Stored data entries
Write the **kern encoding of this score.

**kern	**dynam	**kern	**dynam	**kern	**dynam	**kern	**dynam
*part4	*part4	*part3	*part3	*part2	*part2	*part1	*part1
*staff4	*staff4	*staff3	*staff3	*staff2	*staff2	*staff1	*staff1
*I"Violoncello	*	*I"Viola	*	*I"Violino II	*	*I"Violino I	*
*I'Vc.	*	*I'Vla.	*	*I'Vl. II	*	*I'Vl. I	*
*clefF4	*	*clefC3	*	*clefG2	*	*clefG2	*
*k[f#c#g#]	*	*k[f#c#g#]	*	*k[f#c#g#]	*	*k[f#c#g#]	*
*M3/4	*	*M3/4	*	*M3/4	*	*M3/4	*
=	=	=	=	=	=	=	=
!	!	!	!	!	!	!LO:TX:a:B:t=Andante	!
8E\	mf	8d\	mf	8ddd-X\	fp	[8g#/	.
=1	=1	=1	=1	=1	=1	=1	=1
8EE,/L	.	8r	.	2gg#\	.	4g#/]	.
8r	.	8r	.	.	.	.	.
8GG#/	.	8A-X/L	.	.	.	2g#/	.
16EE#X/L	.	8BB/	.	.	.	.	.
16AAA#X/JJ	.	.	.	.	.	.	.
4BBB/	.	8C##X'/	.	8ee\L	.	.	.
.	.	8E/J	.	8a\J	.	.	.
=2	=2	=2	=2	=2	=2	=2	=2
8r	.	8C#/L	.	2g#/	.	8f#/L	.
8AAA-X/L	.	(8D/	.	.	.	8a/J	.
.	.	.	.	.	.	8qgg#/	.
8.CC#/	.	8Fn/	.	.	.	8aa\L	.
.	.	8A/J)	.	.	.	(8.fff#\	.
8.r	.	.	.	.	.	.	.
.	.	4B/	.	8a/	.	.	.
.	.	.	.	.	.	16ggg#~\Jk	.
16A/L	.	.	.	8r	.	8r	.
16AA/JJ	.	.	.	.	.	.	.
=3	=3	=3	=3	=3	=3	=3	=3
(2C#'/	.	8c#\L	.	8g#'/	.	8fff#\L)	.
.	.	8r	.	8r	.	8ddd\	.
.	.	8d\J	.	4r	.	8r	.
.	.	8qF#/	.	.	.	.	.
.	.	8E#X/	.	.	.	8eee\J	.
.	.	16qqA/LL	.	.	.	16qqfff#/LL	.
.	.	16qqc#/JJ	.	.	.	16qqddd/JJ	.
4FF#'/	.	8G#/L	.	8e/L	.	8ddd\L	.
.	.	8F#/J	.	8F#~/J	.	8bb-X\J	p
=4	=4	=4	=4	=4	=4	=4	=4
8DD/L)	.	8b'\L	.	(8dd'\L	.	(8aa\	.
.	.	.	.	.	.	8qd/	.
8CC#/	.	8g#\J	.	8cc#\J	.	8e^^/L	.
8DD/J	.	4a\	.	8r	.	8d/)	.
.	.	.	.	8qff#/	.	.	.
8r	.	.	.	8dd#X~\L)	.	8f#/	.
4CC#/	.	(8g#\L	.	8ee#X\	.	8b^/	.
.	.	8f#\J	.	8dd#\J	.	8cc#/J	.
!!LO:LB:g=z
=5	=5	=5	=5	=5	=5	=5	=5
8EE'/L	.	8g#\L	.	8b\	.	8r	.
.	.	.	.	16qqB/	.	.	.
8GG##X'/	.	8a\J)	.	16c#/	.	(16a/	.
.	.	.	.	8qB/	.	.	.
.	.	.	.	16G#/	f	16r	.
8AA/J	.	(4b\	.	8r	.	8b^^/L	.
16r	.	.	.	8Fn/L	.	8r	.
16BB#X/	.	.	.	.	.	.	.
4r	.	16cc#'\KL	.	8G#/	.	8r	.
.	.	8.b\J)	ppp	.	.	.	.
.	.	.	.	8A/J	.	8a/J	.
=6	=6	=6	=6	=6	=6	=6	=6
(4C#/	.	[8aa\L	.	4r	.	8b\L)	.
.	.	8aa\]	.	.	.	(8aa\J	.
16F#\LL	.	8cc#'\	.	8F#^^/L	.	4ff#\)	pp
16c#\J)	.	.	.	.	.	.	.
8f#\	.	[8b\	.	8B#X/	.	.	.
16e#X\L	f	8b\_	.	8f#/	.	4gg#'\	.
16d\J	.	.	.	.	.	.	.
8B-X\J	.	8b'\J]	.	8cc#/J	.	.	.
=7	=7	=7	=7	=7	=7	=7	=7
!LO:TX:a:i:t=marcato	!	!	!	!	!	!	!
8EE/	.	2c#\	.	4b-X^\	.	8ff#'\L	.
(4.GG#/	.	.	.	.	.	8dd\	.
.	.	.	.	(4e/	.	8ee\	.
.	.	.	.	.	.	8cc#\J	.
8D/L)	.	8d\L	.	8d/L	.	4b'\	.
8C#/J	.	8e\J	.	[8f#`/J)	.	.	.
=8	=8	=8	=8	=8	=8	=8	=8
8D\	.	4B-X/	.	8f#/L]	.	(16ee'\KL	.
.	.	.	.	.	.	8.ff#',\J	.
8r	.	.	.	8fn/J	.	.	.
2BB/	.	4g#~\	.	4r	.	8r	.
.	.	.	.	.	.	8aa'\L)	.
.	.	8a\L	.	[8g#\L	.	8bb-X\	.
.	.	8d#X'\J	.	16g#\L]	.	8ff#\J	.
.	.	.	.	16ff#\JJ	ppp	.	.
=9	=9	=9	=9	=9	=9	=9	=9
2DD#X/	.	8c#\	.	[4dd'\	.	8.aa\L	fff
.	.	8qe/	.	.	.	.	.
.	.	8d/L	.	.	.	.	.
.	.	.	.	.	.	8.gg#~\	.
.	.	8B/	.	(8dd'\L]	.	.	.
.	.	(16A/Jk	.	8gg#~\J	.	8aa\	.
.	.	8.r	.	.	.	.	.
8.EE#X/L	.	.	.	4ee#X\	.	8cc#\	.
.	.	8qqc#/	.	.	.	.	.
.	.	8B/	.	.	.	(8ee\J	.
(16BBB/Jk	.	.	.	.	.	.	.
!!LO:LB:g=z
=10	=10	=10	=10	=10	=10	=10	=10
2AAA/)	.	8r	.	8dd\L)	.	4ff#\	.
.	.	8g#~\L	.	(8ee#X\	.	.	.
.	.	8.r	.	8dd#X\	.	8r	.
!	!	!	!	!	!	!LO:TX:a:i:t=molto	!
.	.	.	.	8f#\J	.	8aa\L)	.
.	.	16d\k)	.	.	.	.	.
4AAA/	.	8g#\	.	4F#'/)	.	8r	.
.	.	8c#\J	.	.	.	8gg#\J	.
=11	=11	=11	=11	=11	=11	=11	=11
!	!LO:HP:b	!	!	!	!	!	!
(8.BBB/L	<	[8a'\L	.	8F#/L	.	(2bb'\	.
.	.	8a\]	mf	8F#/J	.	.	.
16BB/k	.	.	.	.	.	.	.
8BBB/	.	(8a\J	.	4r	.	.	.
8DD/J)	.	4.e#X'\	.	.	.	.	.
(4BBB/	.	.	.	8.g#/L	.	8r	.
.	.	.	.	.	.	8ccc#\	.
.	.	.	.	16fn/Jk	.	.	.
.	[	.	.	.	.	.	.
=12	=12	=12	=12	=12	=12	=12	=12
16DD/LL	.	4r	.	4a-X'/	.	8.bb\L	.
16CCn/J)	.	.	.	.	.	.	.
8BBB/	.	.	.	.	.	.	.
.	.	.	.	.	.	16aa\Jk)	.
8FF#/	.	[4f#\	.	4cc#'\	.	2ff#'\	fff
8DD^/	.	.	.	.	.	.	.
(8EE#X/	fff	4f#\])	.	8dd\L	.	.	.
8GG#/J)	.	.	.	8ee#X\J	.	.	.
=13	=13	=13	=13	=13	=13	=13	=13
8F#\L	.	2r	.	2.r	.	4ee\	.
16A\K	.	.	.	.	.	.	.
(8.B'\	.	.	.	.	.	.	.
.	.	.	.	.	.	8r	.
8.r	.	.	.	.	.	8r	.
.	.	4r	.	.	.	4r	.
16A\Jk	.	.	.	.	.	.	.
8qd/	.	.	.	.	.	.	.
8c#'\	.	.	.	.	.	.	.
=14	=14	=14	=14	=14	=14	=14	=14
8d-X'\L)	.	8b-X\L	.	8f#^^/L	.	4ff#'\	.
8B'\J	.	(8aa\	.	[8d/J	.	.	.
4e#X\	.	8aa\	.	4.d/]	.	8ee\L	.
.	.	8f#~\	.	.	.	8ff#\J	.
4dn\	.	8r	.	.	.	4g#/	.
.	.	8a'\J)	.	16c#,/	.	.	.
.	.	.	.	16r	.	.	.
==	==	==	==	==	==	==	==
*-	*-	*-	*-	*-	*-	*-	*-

■ **AIM**
How many lines of the records above contain the string "kern" with case matching exactly? Reply with the number only.

■ **FULL SOLUTION**
2